WHAT IS BEING ASKED
Each line below must be set down exactly; omit any image you find.

Scene image comparisons
[Start of Attachment]

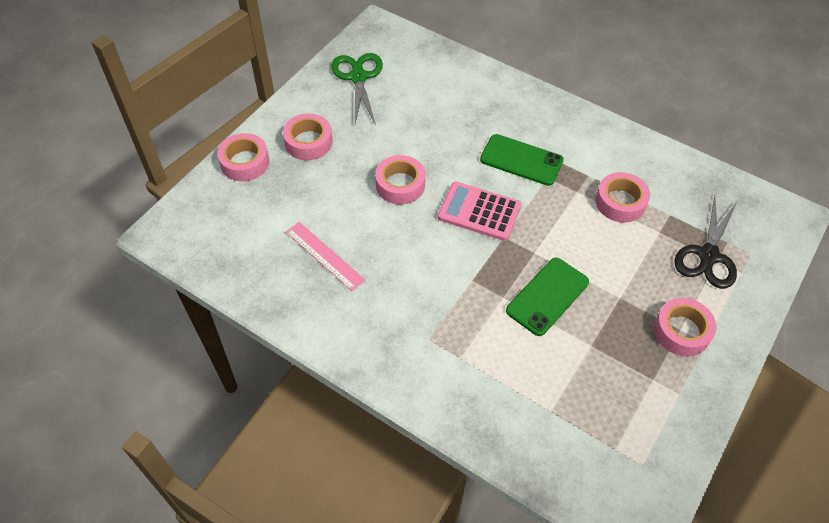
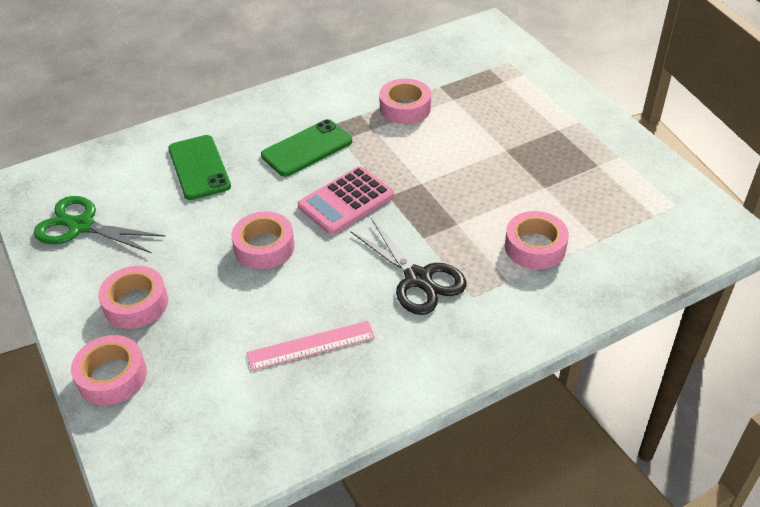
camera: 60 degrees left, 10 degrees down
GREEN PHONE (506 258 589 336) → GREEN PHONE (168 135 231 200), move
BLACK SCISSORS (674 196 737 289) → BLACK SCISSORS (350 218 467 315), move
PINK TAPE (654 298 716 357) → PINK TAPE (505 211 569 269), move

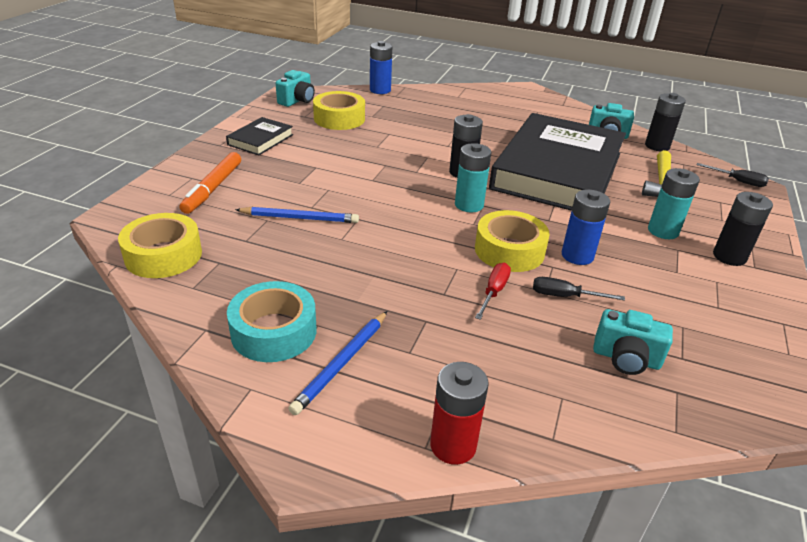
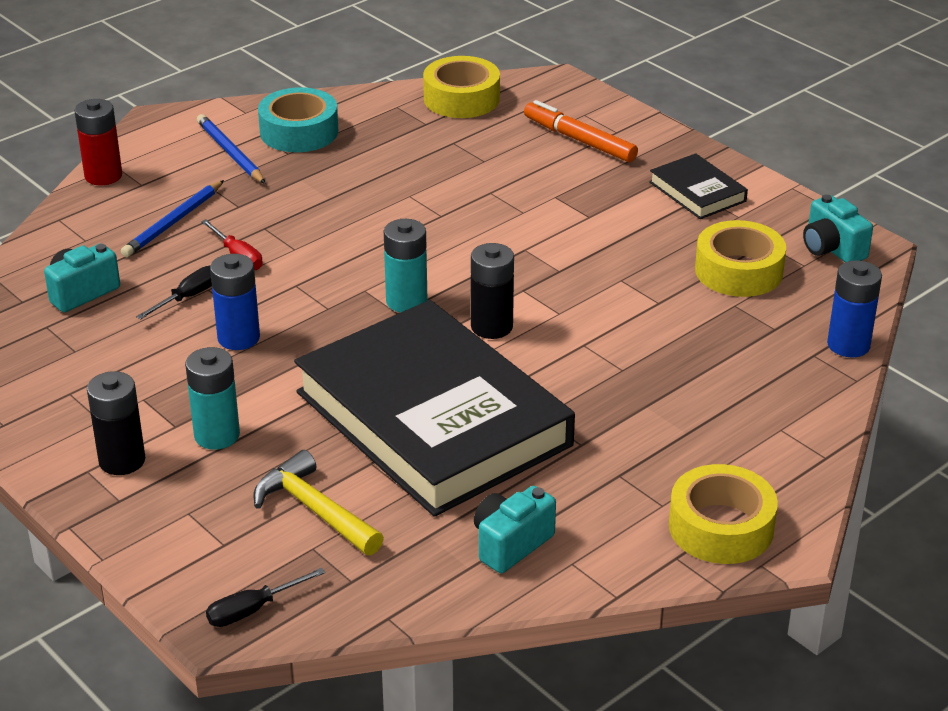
camera: 120 degrees right, 0 degrees up
BLUE PENCIL (235 207 359 223) → BLUE PENCIL (121 180 224 257), move
YELLOW TAPE (475 210 550 272) → YELLOW TAPE (669 464 778 564), move
BLACK BATTERY (645 93 686 151) → -

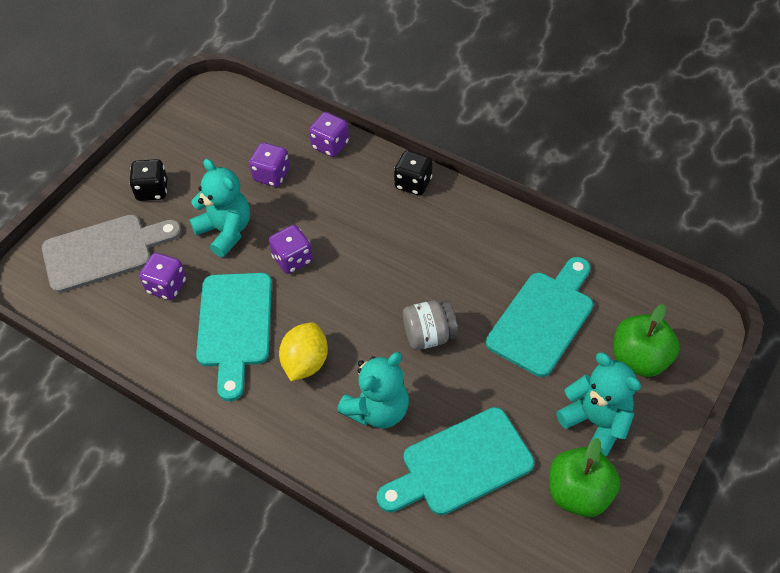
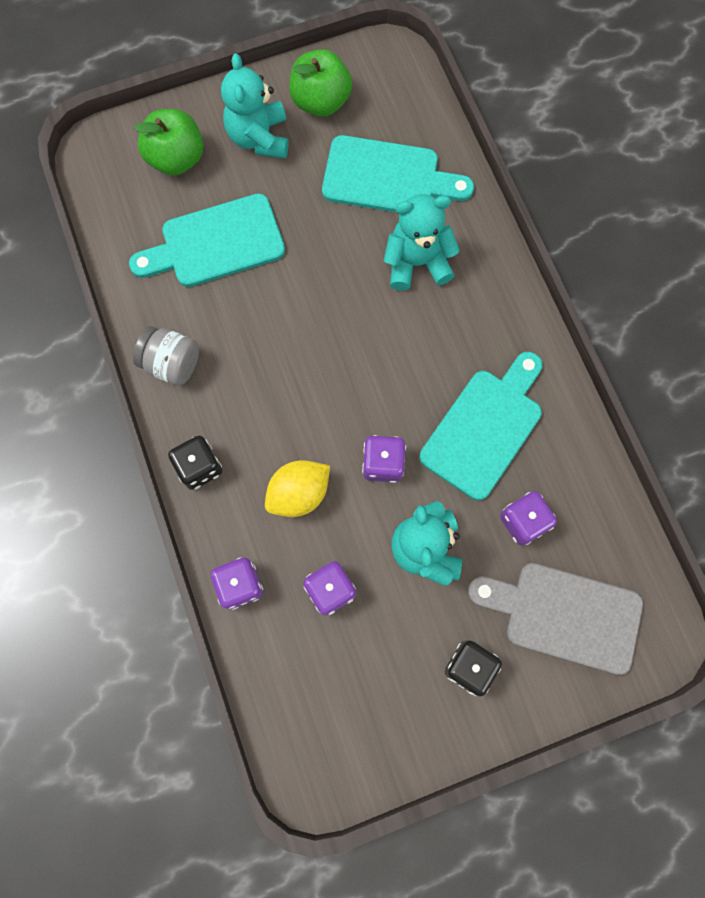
camera: 145 degrees left, 20 degrees up
GREY JAR (403 300 458 350) → GREY JAR (133 326 199 386), move
YELLOW LEMON (279 322 328 381) → YELLOW LEMON (265 460 330 517), move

[End of Attachment]

SOLUTION TO THIS TASK
camera: 60 degrees left, 10 degrees down
GREEN PHONE (506 258 589 336) → GREEN PHONE (168 135 231 200), move
BLACK SCISSORS (674 196 737 289) → BLACK SCISSORS (350 218 467 315), move
PINK TAPE (654 298 716 357) → PINK TAPE (505 211 569 269), move

camera: 120 degrees right, 0 degrees up
BLUE PENCIL (235 207 359 223) → BLUE PENCIL (121 180 224 257), move
YELLOW TAPE (475 210 550 272) → YELLOW TAPE (669 464 778 564), move
BLACK BATTERY (645 93 686 151) → -

camera: 145 degrees left, 20 degrees up
GREY JAR (403 300 458 350) → GREY JAR (133 326 199 386), move
YELLOW LEMON (279 322 328 381) → YELLOW LEMON (265 460 330 517), move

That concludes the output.